Before-and-after scene images
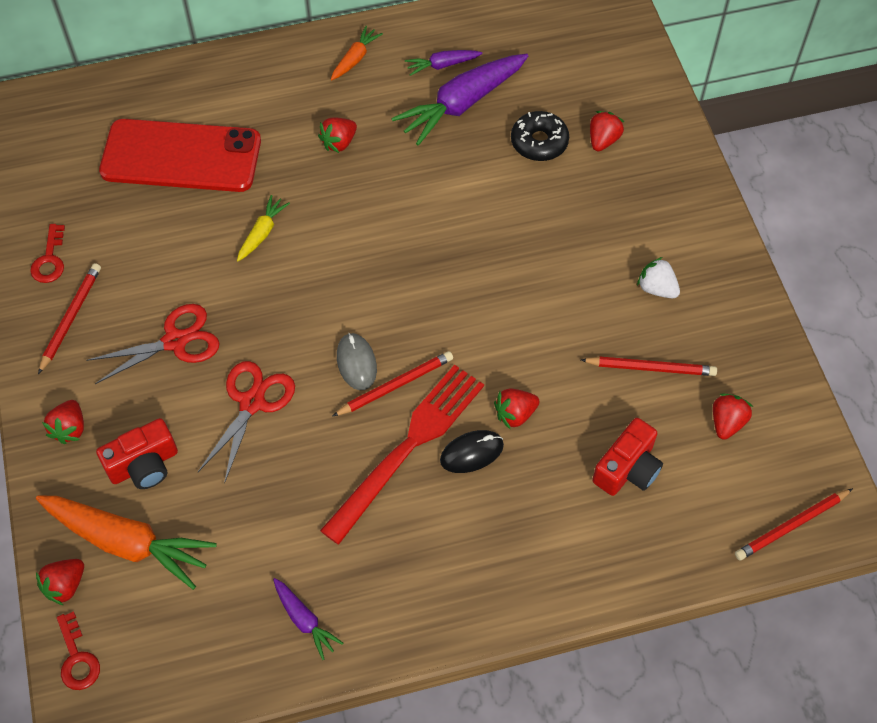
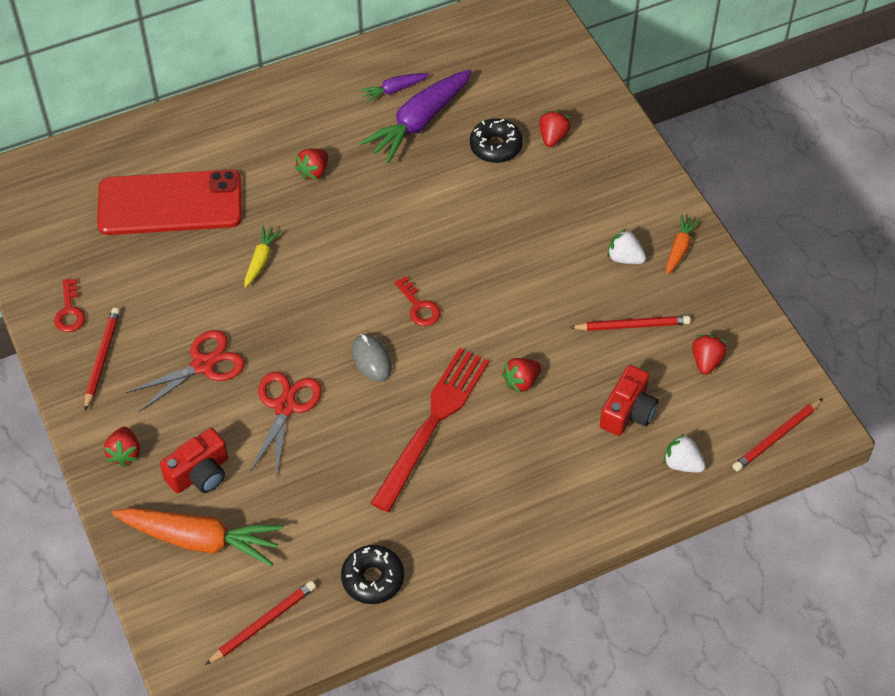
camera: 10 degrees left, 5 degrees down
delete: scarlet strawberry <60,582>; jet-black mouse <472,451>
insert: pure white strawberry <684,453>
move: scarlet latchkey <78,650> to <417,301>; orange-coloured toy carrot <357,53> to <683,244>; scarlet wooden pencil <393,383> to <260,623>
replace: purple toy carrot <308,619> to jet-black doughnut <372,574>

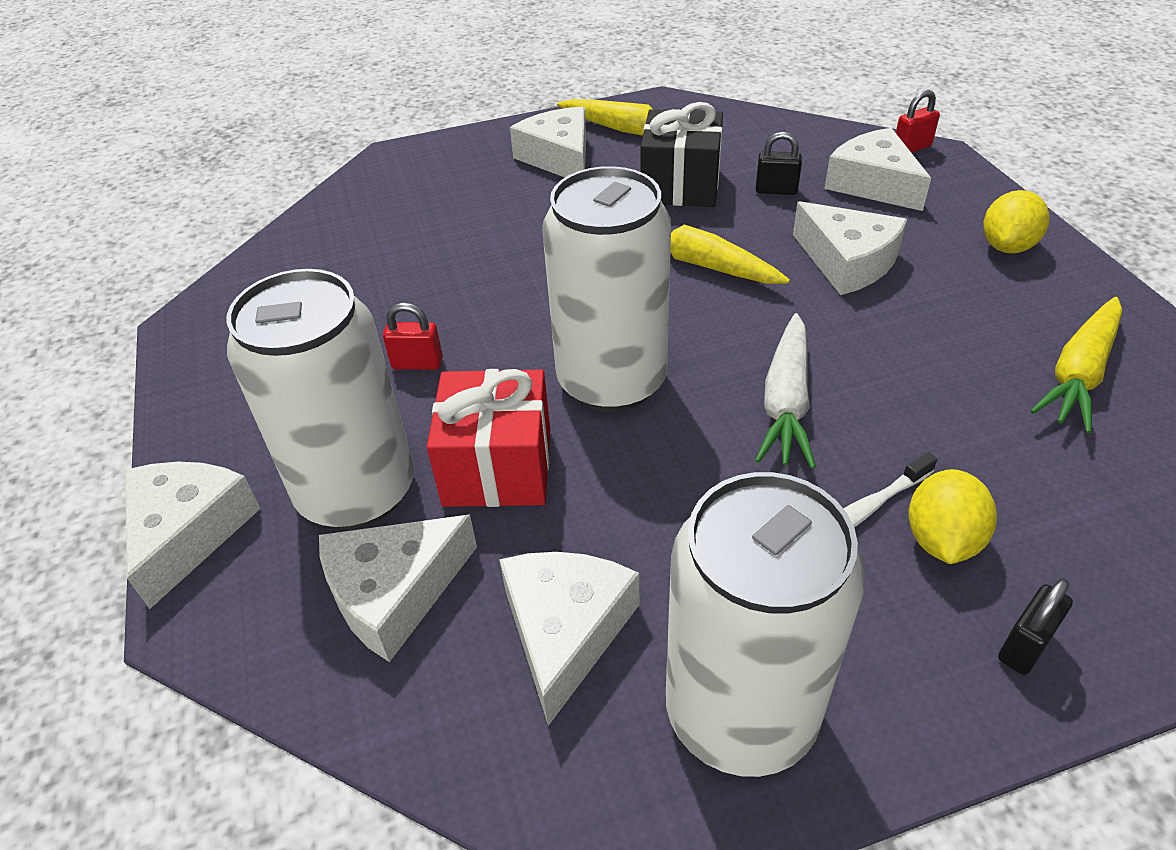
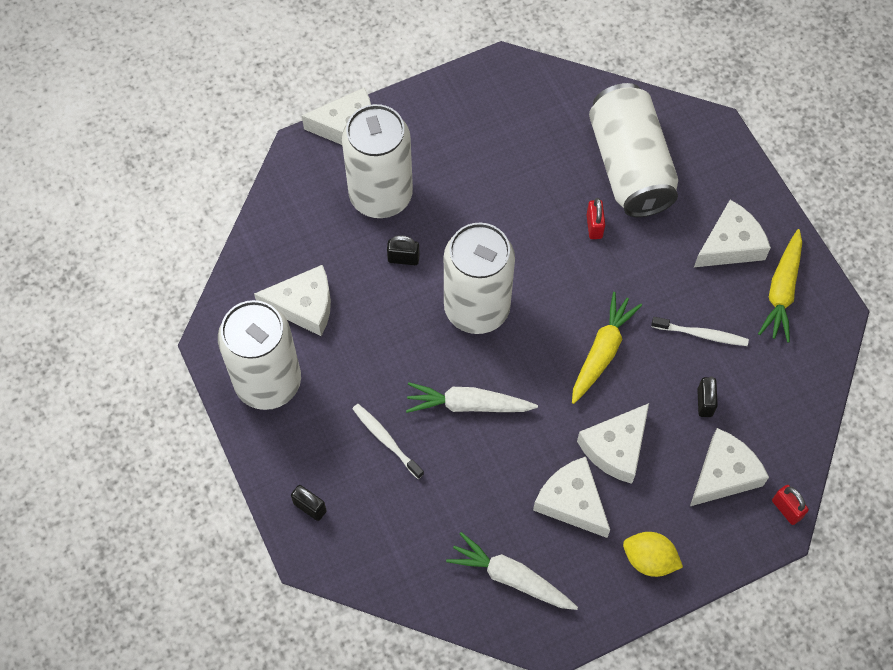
camera: 80 degrees right, 20 degrees up
delete: golden toy lemon <952,516>
insert: pure white tin <633,150>
move: pure white cheese <398,588> to <571,497>; scarlet small lock <413,336> to <596,218>
replace: scarlet gift <488,438> to jet-black small lock <403,250>; jet-black gift <681,154> to pure white tooth brush <700,331>
recolor: golden toy carrot <1076,365> to pure white toy carrot <512,571>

◆ Work instruction
Print the records above word for word, omitting any picture they contain.

◆ Solution for this exercise
camera: 10 degrees left, 5 degrees down
delete: scarlet strawberry <60,582>; jet-black mouse <472,451>
insert: pure white strawberry <684,453>
move: scarlet latchkey <78,650> to <417,301>; orange-coloured toy carrot <357,53> to <683,244>; scarlet wooden pencil <393,383> to <260,623>
replace: purple toy carrot <308,619> to jet-black doughnut <372,574>

camera: 80 degrees right, 20 degrees up
delete: golden toy lemon <952,516>
insert: pure white tin <633,150>
move: pure white cheese <398,588> to <571,497>; scarlet small lock <413,336> to <596,218>
replace: scarlet gift <488,438> to jet-black small lock <403,250>; jet-black gift <681,154> to pure white tooth brush <700,331>
recolor: golden toy carrot <1076,365> to pure white toy carrot <512,571>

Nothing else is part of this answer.